Start of Records for the exercise

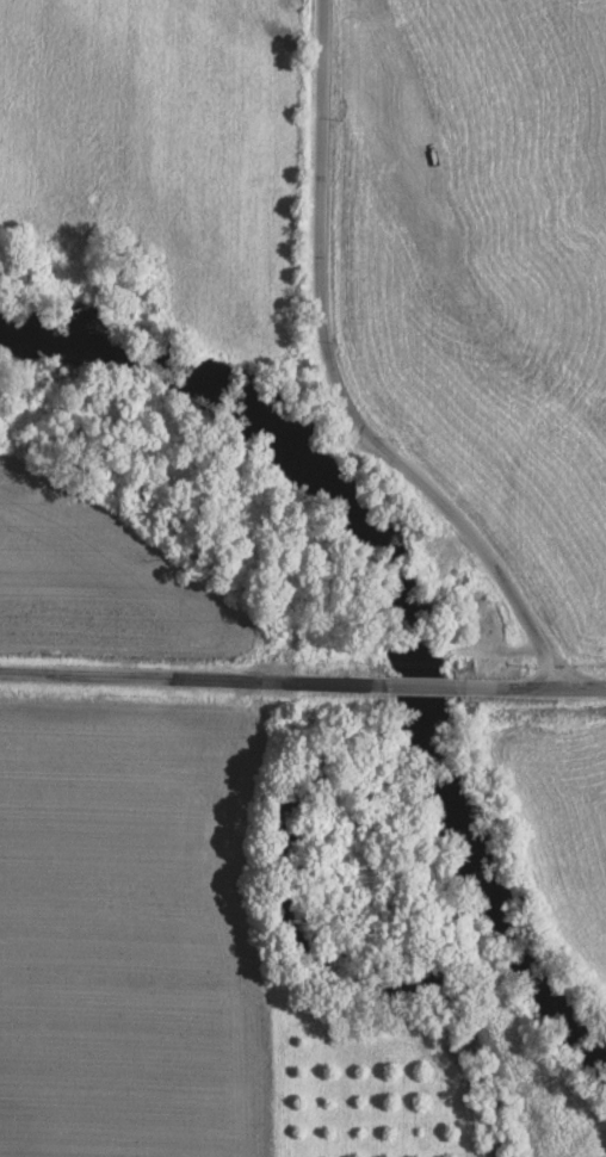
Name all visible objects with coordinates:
road: (317, 223)
road: (493, 565)
road: (189, 675)
road: (420, 682)
road: (512, 685)

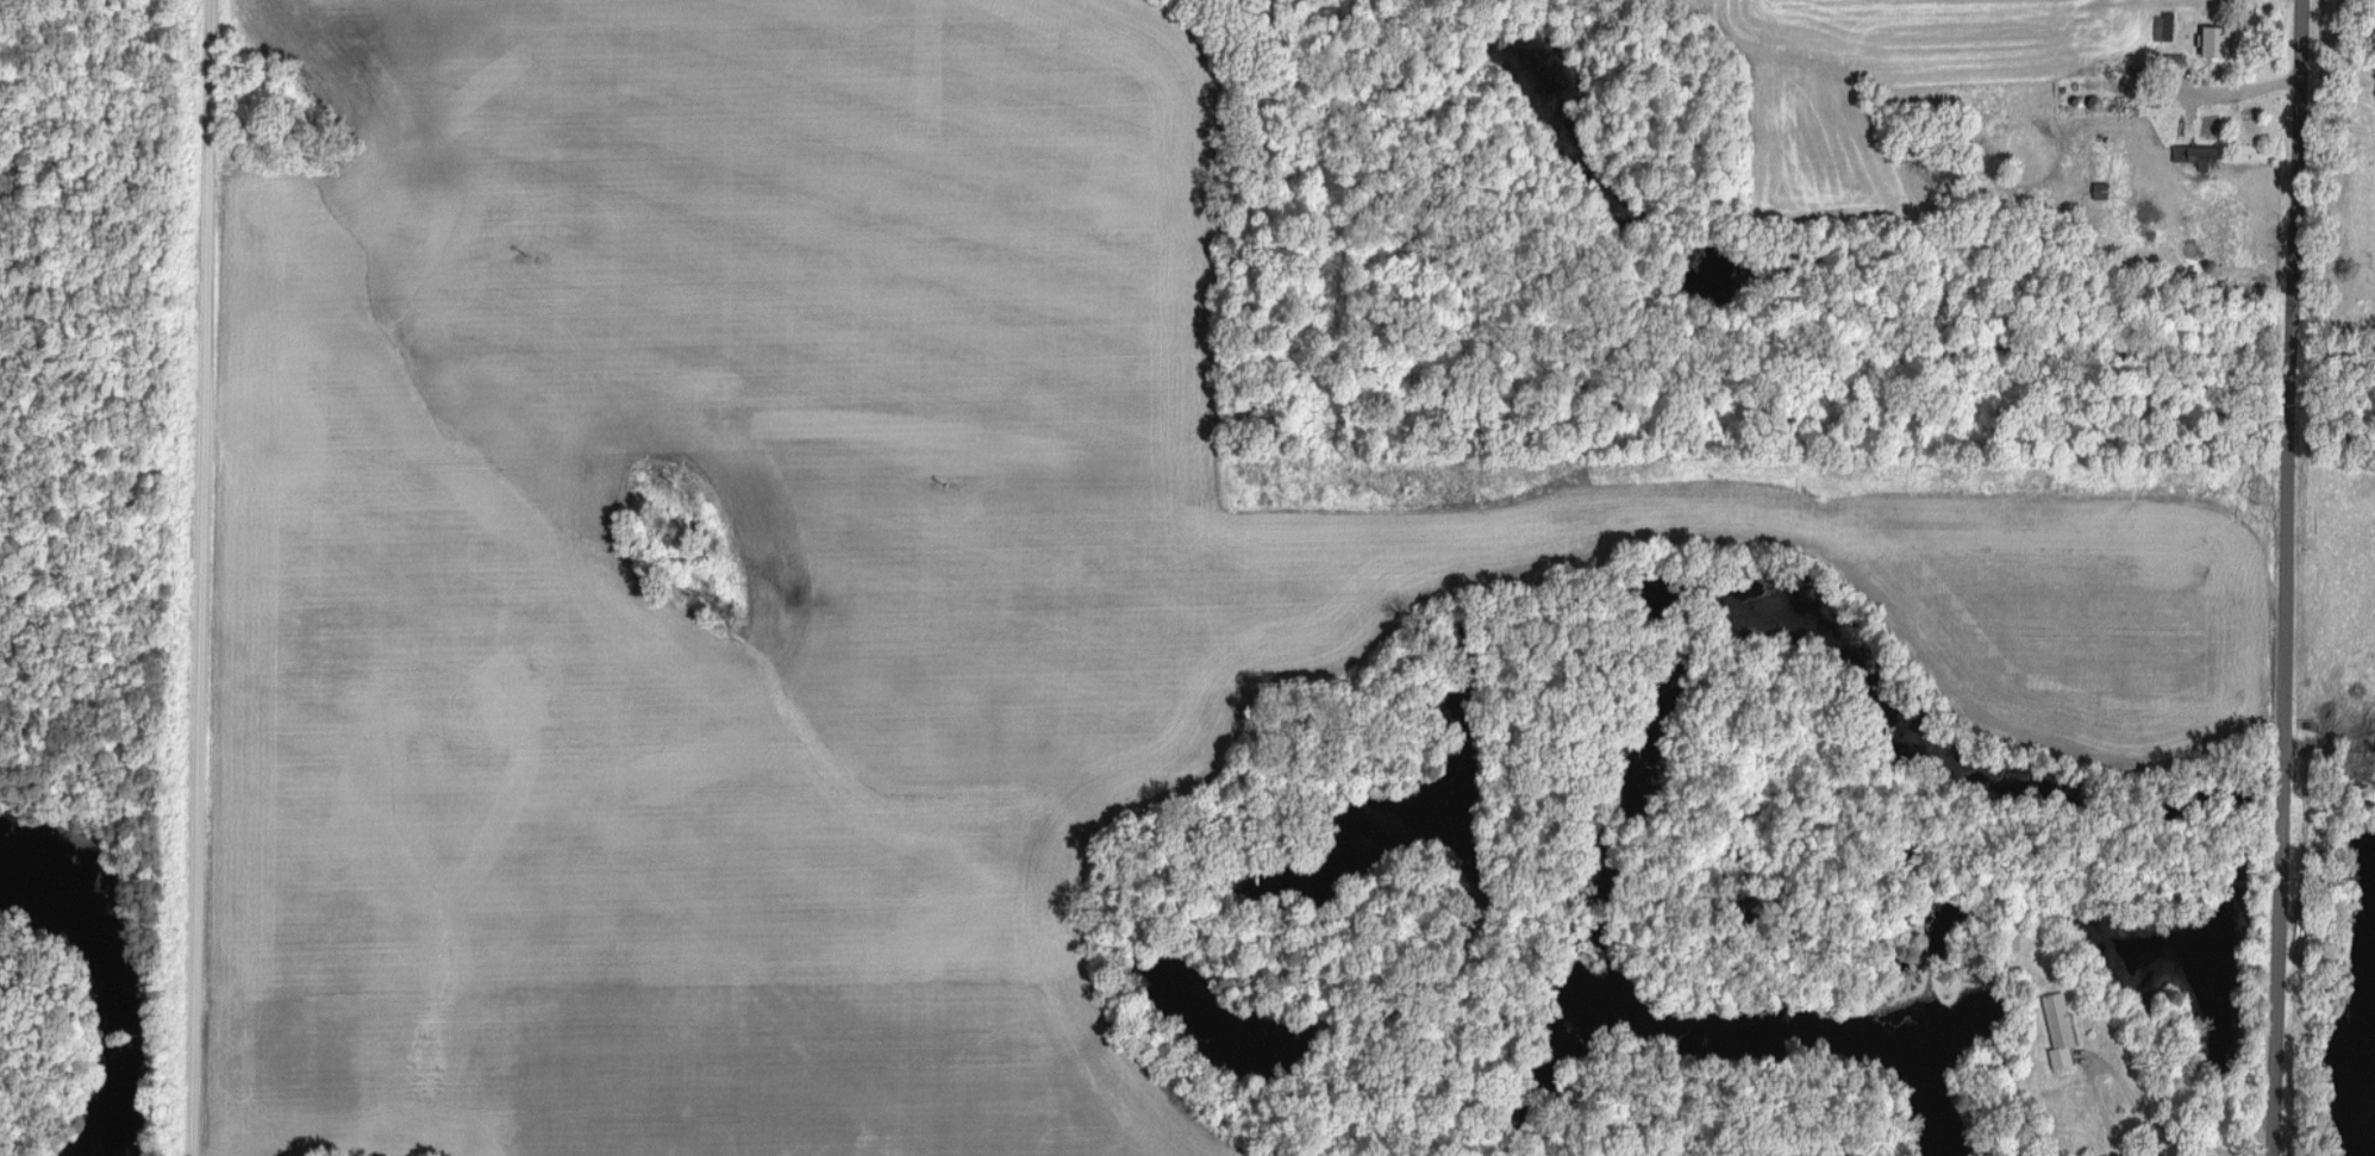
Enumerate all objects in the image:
building: (2219, 40)
building: (2199, 154)
road: (199, 577)
road: (2275, 577)
building: (2061, 1029)
road: (2101, 1107)
road: (2158, 1125)
road: (2216, 1155)

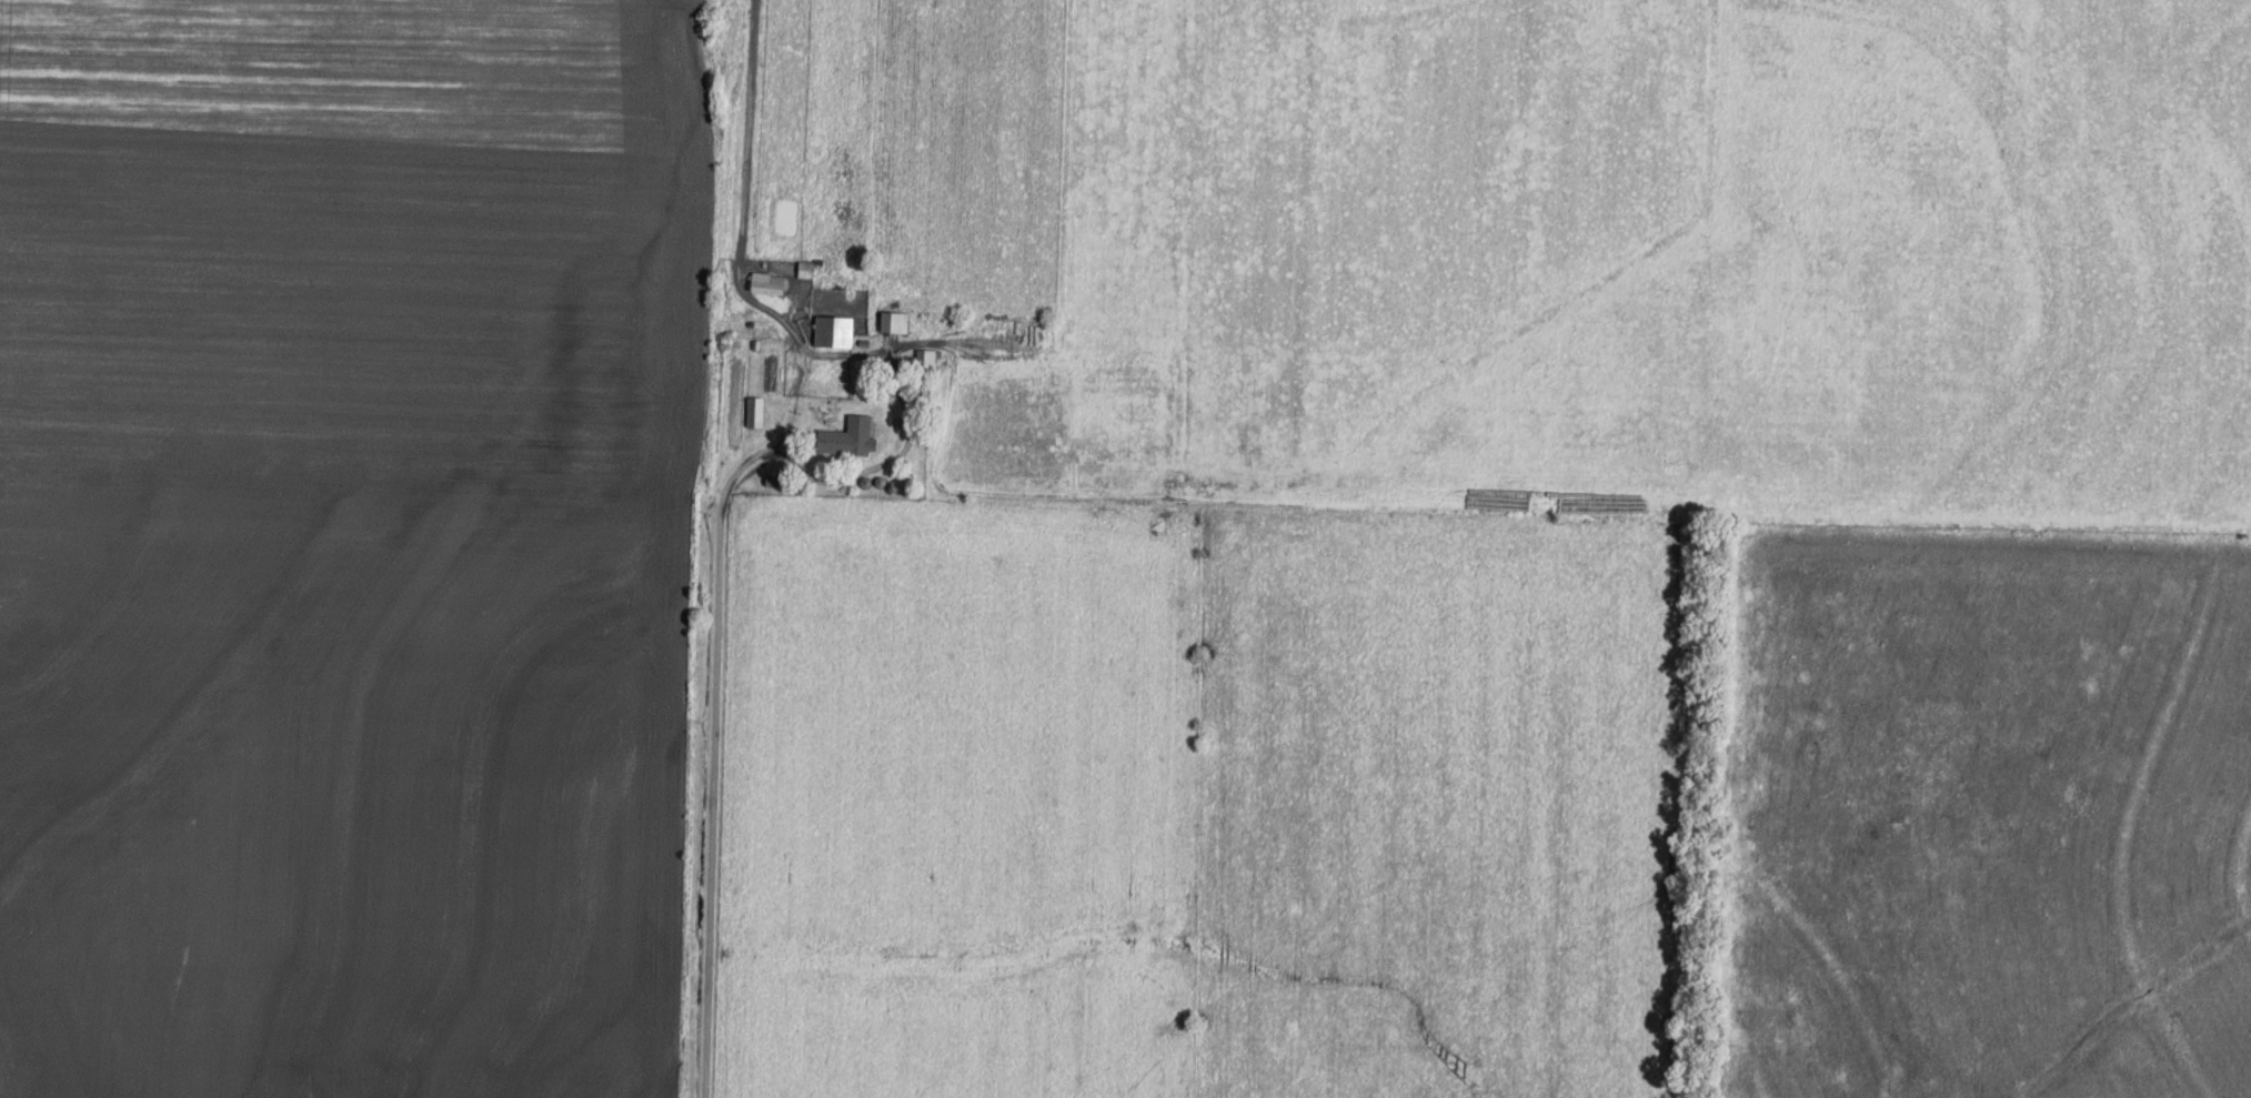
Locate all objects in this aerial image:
building: (805, 269)
building: (767, 283)
building: (894, 322)
building: (833, 331)
building: (925, 361)
building: (755, 412)
building: (847, 438)
crop: (352, 546)
road: (712, 672)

End of Records for the exercise

What this calls for is the material above set down exactly, pictures excluded.

Finished exercise ::
Name all visible objects with coordinates:
road: (317, 223)
road: (493, 565)
road: (189, 675)
road: (420, 682)
road: (512, 685)

Enumerate all objects in the image:
building: (2219, 40)
building: (2199, 154)
road: (199, 577)
road: (2275, 577)
building: (2061, 1029)
road: (2101, 1107)
road: (2158, 1125)
road: (2216, 1155)

Locate all objects in this aerial image:
building: (805, 269)
building: (767, 283)
building: (894, 322)
building: (833, 331)
building: (925, 361)
building: (755, 412)
building: (847, 438)
crop: (352, 546)
road: (712, 672)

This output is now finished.